● Items from a data source
+===+

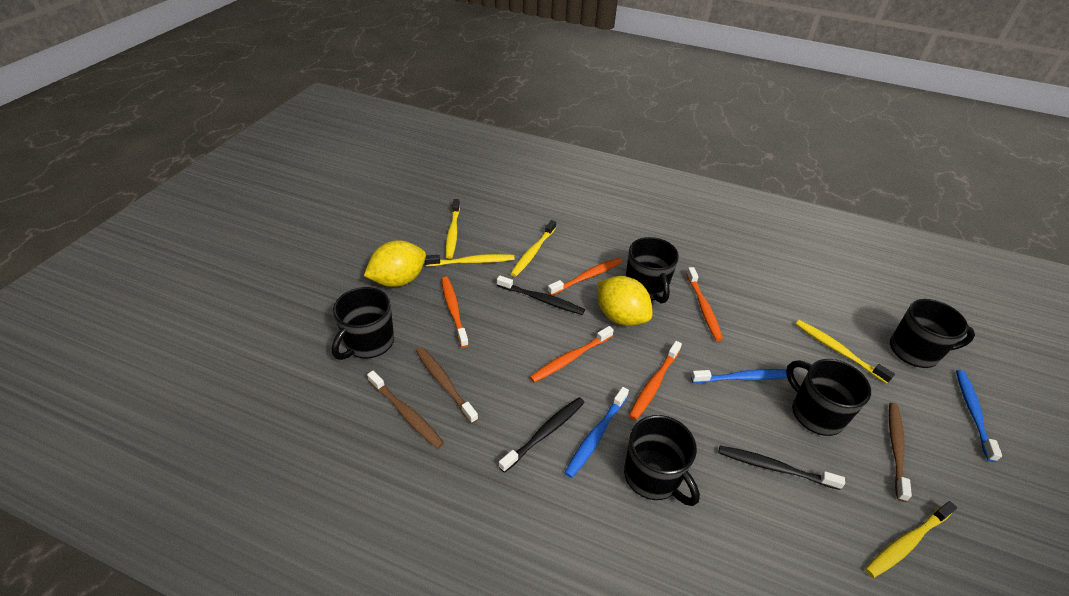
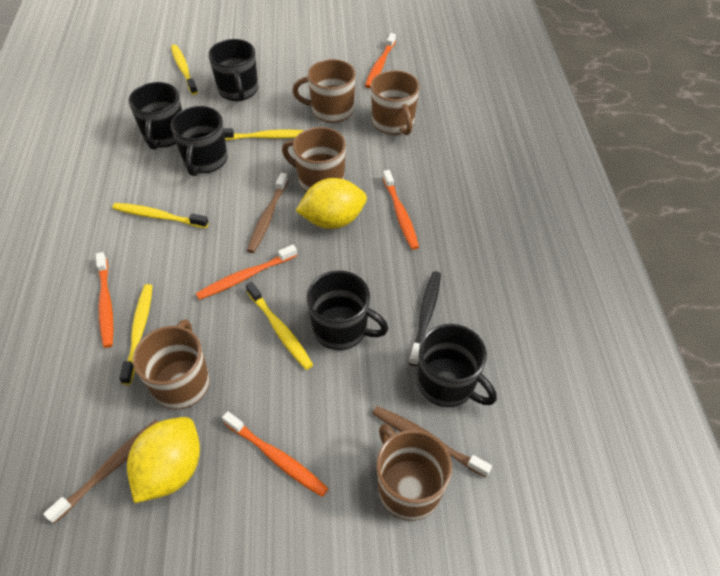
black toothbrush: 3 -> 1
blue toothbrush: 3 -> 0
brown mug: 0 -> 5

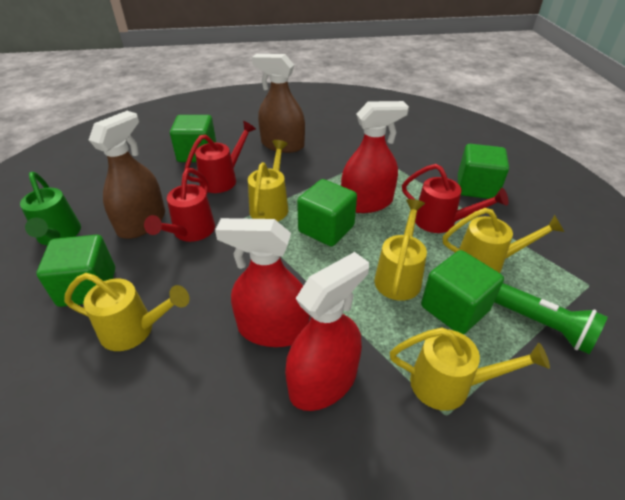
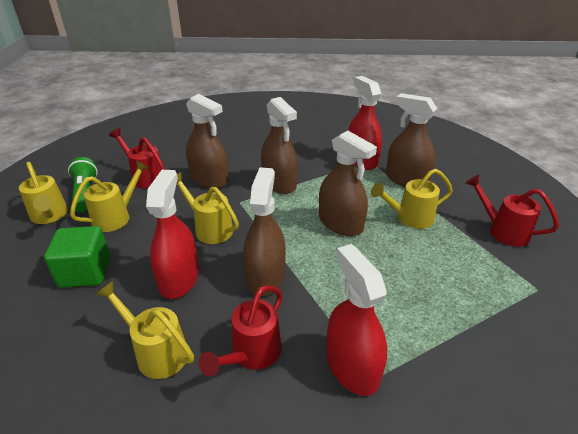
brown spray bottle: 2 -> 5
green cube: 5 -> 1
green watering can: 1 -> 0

+===+

● TASK DIRECTIONS
Set every entry down again exactly as written, and omit the images.

● SOLUTION FOR THIS PROBLEM
black toothbrush: 3 -> 1
blue toothbrush: 3 -> 0
brown mug: 0 -> 5

brown spray bottle: 2 -> 5
green cube: 5 -> 1
green watering can: 1 -> 0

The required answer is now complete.